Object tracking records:

..............................

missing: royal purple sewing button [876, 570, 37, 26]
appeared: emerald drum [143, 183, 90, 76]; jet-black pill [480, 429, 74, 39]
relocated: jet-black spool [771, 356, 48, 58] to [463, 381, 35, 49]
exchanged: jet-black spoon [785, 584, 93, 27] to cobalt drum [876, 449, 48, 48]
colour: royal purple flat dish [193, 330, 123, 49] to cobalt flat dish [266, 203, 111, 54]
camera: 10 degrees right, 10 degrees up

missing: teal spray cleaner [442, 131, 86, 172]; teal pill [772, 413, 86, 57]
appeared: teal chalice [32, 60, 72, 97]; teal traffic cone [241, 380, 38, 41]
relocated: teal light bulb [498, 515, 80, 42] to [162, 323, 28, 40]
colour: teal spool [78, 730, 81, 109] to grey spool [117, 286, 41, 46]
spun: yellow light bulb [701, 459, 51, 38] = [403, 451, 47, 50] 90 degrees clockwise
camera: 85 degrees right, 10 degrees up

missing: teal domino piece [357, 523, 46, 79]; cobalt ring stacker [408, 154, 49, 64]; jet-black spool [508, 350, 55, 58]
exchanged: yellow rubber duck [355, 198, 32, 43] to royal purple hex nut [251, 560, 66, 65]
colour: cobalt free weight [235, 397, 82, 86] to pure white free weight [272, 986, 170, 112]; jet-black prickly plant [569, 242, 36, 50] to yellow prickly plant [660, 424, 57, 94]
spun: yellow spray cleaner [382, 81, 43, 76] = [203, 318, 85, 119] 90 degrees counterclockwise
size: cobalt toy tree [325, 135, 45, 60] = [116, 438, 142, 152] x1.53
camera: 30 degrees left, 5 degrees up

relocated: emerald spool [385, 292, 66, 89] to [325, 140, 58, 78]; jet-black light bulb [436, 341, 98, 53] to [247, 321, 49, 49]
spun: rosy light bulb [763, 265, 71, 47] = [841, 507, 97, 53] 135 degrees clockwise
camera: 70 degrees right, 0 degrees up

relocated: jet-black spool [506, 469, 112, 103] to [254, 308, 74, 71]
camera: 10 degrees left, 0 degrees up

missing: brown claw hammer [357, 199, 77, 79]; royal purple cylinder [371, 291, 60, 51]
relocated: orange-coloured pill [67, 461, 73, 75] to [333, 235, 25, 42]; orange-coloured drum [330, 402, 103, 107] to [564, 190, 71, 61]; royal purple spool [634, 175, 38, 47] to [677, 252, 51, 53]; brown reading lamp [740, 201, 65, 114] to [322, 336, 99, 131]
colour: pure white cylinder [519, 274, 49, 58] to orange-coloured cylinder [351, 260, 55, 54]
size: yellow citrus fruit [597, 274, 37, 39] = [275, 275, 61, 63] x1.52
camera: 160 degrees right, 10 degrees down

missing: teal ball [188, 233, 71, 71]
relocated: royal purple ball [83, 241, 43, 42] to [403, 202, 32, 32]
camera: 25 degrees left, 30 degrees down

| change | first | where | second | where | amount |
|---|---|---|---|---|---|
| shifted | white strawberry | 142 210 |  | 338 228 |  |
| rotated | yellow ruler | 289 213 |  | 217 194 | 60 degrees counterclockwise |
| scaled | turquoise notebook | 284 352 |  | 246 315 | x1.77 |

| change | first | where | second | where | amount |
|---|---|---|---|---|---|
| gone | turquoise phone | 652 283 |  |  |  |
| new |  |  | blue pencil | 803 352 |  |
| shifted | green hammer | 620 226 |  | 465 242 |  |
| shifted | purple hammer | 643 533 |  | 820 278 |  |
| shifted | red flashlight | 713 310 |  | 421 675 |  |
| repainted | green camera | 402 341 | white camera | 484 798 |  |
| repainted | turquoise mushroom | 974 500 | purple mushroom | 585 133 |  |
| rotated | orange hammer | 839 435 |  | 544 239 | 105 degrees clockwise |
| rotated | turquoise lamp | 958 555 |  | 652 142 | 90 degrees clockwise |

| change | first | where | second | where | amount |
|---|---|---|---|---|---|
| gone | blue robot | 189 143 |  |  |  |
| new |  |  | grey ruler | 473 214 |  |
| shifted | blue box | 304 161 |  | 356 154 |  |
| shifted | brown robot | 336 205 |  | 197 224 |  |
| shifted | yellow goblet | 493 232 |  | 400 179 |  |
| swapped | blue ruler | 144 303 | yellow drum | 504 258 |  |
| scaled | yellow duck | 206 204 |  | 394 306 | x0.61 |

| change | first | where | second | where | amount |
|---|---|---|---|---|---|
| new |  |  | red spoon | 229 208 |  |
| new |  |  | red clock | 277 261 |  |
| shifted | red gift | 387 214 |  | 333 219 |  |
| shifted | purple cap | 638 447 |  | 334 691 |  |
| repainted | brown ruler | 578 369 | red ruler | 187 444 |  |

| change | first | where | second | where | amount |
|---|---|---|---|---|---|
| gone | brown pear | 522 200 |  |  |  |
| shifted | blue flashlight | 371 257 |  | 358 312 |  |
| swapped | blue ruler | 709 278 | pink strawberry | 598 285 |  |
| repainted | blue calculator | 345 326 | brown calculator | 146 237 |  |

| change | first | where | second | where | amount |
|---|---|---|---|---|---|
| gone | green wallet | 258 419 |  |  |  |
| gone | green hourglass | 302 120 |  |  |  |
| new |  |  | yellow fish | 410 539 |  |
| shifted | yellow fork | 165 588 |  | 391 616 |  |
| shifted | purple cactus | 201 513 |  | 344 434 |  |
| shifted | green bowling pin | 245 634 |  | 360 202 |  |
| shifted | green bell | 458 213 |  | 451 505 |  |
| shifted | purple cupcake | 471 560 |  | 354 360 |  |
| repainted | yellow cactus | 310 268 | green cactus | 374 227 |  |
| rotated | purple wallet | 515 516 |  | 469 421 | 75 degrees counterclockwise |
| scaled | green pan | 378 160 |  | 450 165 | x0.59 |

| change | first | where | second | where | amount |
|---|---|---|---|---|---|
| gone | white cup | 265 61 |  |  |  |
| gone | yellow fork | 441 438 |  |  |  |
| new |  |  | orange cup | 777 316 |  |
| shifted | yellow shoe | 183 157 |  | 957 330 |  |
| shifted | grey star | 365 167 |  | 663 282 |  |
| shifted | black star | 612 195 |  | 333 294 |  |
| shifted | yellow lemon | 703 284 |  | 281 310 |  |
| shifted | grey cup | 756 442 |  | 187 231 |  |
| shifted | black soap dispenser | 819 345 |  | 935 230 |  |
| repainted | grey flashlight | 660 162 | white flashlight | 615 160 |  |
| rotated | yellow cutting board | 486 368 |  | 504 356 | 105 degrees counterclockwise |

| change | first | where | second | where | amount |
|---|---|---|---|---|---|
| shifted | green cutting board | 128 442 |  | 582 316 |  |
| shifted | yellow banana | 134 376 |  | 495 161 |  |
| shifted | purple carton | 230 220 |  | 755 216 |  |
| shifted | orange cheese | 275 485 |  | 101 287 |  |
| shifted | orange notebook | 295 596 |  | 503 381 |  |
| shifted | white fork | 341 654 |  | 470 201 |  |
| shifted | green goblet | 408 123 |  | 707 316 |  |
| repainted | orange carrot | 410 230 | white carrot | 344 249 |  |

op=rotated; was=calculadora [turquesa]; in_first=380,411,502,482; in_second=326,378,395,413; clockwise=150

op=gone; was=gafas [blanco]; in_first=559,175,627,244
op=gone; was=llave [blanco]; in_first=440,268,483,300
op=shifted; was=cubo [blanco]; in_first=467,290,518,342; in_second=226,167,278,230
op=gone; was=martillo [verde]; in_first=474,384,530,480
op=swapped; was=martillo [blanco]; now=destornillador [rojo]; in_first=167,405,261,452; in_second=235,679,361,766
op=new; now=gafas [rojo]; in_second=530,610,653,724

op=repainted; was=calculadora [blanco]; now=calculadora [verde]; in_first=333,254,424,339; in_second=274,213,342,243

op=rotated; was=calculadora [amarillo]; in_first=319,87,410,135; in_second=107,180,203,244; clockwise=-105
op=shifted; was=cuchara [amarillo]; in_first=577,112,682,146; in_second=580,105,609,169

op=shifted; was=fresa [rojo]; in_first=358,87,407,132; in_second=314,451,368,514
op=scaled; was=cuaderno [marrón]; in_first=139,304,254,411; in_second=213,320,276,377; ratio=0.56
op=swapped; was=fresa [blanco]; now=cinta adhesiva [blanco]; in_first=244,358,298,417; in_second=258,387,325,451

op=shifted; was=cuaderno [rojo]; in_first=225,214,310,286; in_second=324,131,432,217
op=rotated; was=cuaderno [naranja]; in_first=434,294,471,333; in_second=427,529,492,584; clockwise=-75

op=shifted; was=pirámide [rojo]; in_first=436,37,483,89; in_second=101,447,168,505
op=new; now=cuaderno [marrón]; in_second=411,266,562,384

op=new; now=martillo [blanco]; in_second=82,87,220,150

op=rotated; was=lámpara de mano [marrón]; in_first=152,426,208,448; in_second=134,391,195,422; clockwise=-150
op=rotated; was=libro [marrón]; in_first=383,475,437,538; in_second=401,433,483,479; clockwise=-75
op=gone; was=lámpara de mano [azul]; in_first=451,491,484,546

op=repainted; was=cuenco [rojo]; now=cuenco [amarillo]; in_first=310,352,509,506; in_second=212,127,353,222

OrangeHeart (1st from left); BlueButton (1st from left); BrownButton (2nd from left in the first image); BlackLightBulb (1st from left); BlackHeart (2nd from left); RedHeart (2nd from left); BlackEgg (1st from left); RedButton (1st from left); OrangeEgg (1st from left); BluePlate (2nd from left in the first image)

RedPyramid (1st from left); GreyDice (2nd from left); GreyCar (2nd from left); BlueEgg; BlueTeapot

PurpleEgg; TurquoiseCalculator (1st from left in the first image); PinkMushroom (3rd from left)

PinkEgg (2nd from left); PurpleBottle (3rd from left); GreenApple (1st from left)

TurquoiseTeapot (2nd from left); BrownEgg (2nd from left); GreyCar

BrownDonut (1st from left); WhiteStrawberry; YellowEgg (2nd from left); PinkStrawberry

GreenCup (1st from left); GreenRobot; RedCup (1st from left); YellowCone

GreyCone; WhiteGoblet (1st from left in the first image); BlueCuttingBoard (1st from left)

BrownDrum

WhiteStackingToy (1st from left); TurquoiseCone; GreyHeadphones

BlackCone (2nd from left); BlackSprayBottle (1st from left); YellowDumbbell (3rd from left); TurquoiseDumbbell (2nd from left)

..............................

What needs to be done: Starting at the first line of the records, print each line exactly, stopping after the line that contains "relocated: jet-black spool [771, 356, 48, 58]".

Exercise output:
missing: royal purple sewing button [876, 570, 37, 26]
appeared: emerald drum [143, 183, 90, 76]; jet-black pill [480, 429, 74, 39]
relocated: jet-black spool [771, 356, 48, 58] to [463, 381, 35, 49]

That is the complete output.